→ **TASK TO CARRY OUT**
Copy the data below word for word, from the line containing "have a lesser" through the line containing "red fabric skirt at center is more", both of those lines included. Copy only those lines.

→ **STORED DATA**
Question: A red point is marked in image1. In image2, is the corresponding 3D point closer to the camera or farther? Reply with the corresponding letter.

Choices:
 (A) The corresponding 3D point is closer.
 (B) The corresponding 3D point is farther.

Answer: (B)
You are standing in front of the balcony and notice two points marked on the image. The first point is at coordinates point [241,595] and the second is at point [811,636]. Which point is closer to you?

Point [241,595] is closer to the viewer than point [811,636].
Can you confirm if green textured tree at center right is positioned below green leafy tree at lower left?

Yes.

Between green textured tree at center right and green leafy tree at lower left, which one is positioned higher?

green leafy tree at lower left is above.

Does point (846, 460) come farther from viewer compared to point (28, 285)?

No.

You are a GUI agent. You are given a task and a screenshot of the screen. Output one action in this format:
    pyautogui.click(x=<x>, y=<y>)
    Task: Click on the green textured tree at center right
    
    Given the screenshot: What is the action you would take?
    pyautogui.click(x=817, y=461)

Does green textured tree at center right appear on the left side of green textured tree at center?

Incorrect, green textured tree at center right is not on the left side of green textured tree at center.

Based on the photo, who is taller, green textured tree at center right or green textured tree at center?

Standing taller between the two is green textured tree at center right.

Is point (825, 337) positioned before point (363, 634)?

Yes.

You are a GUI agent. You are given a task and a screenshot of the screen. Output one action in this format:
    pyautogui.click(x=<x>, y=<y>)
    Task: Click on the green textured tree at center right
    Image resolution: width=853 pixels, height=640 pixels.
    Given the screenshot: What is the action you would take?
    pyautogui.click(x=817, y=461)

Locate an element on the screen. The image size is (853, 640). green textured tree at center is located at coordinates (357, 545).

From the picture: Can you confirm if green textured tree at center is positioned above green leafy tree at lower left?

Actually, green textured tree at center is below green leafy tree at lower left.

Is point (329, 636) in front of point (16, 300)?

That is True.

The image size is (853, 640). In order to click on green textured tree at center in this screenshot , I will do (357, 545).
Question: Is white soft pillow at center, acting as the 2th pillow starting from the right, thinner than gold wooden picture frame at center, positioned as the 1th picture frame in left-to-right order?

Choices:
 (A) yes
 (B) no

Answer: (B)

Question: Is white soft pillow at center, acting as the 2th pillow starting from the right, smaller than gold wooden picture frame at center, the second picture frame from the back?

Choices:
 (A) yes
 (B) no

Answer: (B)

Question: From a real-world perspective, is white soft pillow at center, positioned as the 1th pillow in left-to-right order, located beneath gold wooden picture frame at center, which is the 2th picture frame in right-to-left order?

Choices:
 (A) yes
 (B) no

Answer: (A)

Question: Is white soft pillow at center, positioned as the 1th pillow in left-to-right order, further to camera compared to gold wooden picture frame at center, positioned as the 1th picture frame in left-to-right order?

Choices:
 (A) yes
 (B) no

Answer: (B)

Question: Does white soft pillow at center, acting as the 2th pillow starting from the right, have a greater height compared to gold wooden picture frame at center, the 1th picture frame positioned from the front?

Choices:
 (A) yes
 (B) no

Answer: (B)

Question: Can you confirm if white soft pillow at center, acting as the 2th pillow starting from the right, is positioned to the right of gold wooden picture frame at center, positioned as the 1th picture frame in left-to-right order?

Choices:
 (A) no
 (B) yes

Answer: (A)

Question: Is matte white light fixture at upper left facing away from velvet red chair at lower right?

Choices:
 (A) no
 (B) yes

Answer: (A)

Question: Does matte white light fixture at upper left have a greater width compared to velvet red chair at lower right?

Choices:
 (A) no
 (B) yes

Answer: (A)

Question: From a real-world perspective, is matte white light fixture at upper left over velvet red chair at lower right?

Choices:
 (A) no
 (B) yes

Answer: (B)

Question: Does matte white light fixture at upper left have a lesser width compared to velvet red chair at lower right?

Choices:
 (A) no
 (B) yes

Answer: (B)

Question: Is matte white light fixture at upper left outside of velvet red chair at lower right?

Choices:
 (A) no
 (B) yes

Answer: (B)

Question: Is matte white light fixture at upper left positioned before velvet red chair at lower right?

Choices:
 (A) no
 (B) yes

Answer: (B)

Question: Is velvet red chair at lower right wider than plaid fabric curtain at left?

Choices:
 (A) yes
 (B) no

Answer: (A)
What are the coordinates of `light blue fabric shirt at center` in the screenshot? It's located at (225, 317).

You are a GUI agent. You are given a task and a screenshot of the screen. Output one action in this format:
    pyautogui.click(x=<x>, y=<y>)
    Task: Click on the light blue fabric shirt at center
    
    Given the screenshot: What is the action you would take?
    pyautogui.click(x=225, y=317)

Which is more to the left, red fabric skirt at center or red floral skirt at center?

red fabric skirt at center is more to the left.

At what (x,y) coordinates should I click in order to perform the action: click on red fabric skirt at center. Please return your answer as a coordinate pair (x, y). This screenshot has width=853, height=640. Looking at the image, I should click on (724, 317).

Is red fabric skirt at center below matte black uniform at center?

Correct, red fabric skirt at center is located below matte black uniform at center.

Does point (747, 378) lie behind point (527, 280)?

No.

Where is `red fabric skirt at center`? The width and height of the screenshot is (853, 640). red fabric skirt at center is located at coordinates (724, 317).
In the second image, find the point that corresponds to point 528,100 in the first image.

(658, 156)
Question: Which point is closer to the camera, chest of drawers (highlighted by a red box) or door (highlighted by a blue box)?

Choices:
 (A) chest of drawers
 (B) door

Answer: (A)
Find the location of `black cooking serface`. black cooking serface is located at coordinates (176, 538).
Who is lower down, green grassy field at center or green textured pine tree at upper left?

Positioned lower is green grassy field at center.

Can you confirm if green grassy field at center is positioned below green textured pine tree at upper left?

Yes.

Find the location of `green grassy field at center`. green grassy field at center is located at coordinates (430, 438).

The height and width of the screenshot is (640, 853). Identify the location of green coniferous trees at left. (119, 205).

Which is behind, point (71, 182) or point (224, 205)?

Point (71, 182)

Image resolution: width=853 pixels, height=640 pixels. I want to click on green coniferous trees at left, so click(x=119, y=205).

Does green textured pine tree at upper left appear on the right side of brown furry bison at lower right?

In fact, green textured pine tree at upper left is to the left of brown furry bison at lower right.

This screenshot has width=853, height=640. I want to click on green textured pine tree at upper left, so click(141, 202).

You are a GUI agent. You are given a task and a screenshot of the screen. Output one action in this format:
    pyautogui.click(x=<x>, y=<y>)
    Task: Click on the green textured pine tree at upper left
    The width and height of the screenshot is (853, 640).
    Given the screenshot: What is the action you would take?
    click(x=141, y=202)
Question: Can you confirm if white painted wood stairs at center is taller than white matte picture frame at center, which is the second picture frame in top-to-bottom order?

→ **ANSWER BOX**
Question: Does matte white light fixture at upper left have a lesser width compared to velvet red chair at lower right?

Choices:
 (A) no
 (B) yes

Answer: (B)

Question: Is matte white light fixture at upper left outside of velvet red chair at lower right?

Choices:
 (A) no
 (B) yes

Answer: (B)

Question: Is matte white light fixture at upper left positioned before velvet red chair at lower right?

Choices:
 (A) no
 (B) yes

Answer: (B)

Question: Is velvet red chair at lower right wider than plaid fabric curtain at left?

Choices:
 (A) yes
 (B) no

Answer: (A)
What are the coordinates of `light blue fabric shirt at center` in the screenshot? It's located at (225, 317).

You are a GUI agent. You are given a task and a screenshot of the screen. Output one action in this format:
    pyautogui.click(x=<x>, y=<y>)
    Task: Click on the light blue fabric shirt at center
    
    Given the screenshot: What is the action you would take?
    pyautogui.click(x=225, y=317)

Which is more to the left, red fabric skirt at center or red floral skirt at center?

red fabric skirt at center is more to the left.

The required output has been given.